**Information supplied**
-------

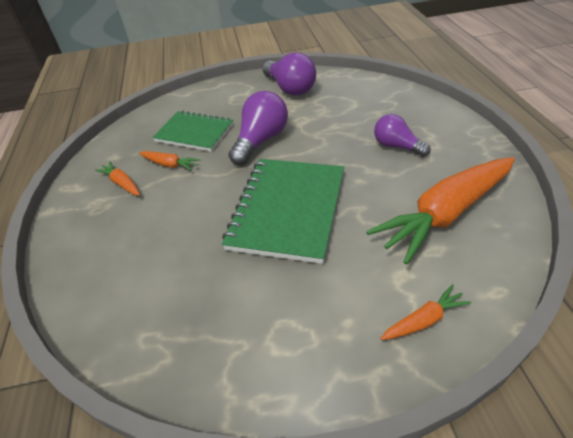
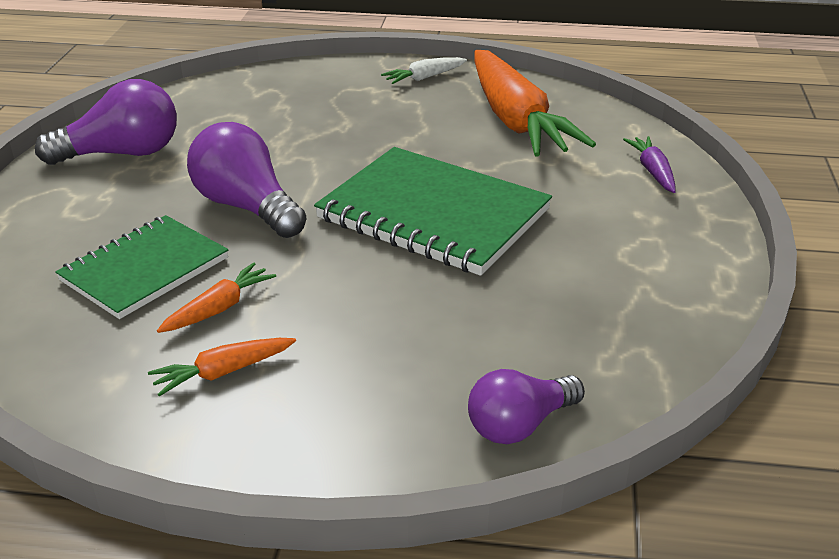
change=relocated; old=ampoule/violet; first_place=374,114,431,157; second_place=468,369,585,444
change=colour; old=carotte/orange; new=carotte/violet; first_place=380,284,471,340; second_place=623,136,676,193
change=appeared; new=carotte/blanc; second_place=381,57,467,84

-------

**What is expected**
Without changing a single word, set down all of the material again and leave out its pictures.

**Exercise result**
change=relocated; old=ampoule/violet; first_place=374,114,431,157; second_place=468,369,585,444
change=colour; old=carotte/orange; new=carotte/violet; first_place=380,284,471,340; second_place=623,136,676,193
change=appeared; new=carotte/blanc; second_place=381,57,467,84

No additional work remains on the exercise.